■ **TASK GOAL**
Once you reach the line that contains "TR3: NPN S8050", retype it and every line after it exactly, ending with the last line of the entries.

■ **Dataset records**
* * *

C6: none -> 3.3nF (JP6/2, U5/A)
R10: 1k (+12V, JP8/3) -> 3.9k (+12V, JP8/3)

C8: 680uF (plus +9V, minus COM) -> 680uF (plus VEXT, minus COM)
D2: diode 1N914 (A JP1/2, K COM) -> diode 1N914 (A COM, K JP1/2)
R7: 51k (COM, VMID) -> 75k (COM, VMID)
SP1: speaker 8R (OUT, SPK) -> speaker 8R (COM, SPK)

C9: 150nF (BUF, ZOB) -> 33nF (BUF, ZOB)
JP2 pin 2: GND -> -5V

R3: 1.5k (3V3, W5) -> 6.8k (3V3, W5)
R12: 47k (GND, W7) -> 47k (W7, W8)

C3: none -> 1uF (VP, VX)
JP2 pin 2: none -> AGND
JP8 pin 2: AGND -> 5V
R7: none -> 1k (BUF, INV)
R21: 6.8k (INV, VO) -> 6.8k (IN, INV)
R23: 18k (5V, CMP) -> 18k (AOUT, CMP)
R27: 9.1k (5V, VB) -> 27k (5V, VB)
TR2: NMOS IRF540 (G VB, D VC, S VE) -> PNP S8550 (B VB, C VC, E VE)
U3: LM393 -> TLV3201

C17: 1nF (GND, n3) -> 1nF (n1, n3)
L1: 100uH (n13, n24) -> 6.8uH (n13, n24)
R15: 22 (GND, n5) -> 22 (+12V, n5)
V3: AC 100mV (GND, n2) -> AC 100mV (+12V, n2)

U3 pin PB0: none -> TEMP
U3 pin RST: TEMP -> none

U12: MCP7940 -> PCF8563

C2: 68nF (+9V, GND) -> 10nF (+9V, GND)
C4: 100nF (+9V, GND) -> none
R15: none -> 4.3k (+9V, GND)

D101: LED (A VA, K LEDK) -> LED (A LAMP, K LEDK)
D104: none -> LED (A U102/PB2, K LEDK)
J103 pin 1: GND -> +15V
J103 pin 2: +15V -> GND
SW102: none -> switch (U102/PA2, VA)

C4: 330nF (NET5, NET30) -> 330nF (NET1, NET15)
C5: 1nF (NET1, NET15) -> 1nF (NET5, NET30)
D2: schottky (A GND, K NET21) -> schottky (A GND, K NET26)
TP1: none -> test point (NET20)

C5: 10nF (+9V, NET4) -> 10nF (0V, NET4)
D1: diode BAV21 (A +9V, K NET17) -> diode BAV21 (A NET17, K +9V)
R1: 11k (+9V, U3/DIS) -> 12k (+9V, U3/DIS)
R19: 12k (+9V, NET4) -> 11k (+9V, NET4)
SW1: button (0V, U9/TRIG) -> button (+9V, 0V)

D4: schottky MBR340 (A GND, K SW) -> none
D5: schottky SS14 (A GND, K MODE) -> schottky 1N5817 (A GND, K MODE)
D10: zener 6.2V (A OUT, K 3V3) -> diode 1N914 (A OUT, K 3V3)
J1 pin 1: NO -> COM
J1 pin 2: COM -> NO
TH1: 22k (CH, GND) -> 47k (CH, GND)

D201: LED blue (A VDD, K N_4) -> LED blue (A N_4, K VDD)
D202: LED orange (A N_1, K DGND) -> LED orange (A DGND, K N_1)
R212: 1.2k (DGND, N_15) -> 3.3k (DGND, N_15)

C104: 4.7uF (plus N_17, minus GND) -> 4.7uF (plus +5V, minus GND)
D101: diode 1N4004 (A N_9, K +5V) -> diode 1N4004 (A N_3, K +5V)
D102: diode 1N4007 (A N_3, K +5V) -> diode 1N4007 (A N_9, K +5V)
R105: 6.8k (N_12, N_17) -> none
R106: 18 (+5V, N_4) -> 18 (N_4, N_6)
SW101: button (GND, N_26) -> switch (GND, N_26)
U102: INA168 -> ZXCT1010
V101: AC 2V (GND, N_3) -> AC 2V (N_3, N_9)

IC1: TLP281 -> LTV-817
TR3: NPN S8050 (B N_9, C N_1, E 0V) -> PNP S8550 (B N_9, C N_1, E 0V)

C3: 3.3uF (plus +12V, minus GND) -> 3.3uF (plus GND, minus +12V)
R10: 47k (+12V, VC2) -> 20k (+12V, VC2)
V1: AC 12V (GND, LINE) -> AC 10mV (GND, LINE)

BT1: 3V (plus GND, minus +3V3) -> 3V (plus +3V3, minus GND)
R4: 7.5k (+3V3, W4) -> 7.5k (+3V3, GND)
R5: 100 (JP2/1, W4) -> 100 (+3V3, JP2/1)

* * *

■ **TASK ANSWER**
TR3: NPN S8050 (B N_9, C N_1, E 0V) -> PNP S8550 (B N_9, C N_1, E 0V)

C3: 3.3uF (plus +12V, minus GND) -> 3.3uF (plus GND, minus +12V)
R10: 47k (+12V, VC2) -> 20k (+12V, VC2)
V1: AC 12V (GND, LINE) -> AC 10mV (GND, LINE)

BT1: 3V (plus GND, minus +3V3) -> 3V (plus +3V3, minus GND)
R4: 7.5k (+3V3, W4) -> 7.5k (+3V3, GND)
R5: 100 (JP2/1, W4) -> 100 (+3V3, JP2/1)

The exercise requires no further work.